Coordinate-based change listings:
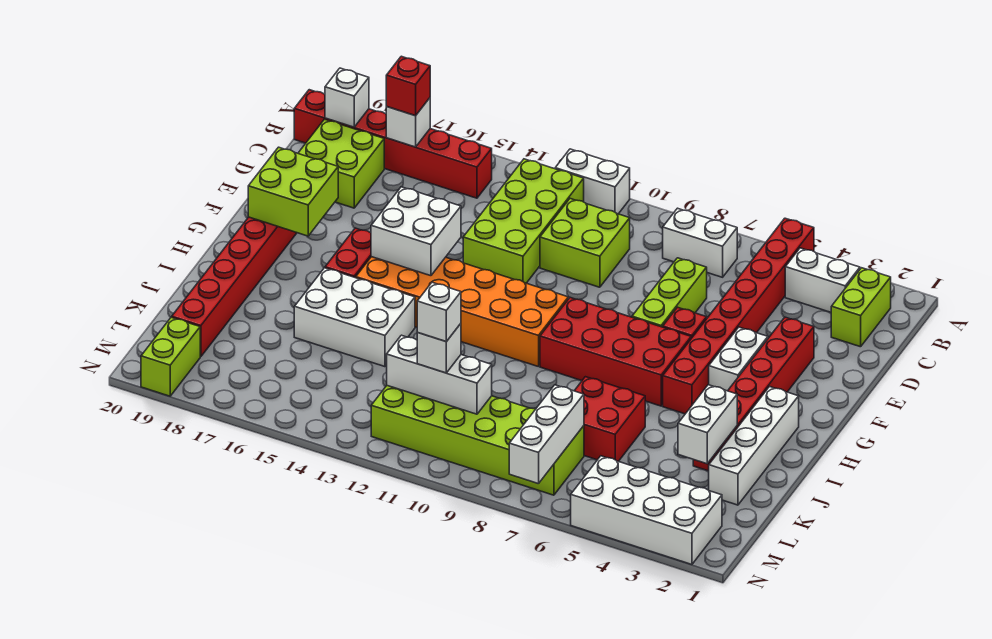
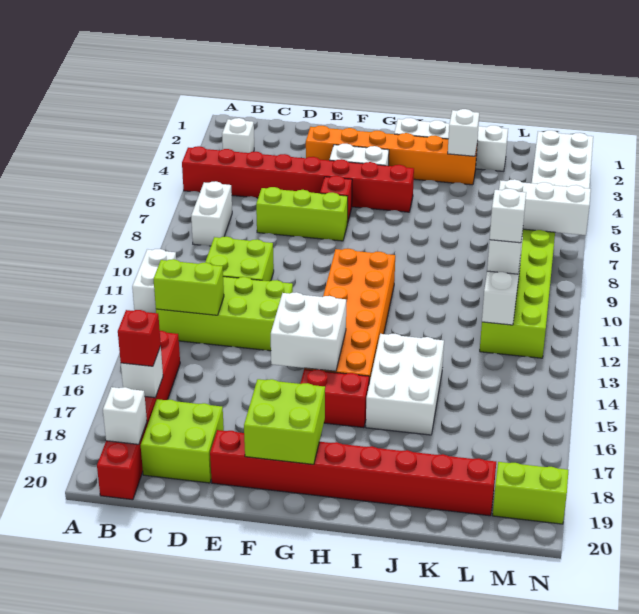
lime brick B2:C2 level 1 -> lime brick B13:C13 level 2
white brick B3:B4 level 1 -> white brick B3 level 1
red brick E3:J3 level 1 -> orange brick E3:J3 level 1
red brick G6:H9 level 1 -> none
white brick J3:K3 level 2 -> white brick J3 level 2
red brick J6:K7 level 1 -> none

WHAT TO DO - Wherever a line in the data above holds "none", copy that line.

SOLUTION TO THIS TASK -
red brick G6:H9 level 1 -> none
red brick J6:K7 level 1 -> none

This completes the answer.